[Object transformation records]
++++

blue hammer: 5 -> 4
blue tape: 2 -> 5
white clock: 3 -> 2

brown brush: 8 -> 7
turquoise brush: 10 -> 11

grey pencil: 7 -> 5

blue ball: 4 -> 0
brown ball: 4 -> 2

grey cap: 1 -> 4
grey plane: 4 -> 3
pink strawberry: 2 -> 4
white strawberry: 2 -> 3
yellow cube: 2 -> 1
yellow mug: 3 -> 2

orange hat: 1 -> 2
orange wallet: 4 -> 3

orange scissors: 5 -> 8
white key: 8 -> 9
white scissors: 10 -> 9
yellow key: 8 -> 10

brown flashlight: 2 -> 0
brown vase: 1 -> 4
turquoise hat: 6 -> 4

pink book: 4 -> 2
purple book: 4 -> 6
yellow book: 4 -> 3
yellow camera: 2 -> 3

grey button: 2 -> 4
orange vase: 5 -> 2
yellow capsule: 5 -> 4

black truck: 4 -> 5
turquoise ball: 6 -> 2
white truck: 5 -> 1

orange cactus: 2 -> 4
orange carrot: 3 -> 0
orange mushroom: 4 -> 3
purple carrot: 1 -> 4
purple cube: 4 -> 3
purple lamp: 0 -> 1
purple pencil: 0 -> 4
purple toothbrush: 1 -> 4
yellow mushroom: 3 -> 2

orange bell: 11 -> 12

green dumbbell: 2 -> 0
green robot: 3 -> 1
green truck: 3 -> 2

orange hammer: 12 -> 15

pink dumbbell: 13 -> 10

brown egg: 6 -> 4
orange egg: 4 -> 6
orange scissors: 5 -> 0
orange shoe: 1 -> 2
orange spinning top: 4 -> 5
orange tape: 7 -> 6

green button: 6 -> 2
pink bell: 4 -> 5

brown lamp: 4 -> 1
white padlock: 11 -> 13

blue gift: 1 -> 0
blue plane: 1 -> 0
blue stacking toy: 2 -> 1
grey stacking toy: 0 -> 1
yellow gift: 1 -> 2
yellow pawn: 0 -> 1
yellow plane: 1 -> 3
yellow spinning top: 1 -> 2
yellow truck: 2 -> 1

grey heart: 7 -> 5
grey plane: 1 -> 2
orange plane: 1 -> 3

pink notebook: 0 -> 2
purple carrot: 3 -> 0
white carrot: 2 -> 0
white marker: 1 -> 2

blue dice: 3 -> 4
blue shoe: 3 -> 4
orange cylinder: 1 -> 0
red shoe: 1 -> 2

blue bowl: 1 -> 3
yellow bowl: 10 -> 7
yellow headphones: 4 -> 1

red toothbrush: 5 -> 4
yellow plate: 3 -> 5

++++

• Instructions to follow:
Look above for the line with "green robot: 3 -> 1" and the line with "blue stacking toy: 2 -> 1", and reproduce exactly those two lines plus every line between, nothing more.

• Answer space:
green robot: 3 -> 1
green truck: 3 -> 2

orange hammer: 12 -> 15

pink dumbbell: 13 -> 10

brown egg: 6 -> 4
orange egg: 4 -> 6
orange scissors: 5 -> 0
orange shoe: 1 -> 2
orange spinning top: 4 -> 5
orange tape: 7 -> 6

green button: 6 -> 2
pink bell: 4 -> 5

brown lamp: 4 -> 1
white padlock: 11 -> 13

blue gift: 1 -> 0
blue plane: 1 -> 0
blue stacking toy: 2 -> 1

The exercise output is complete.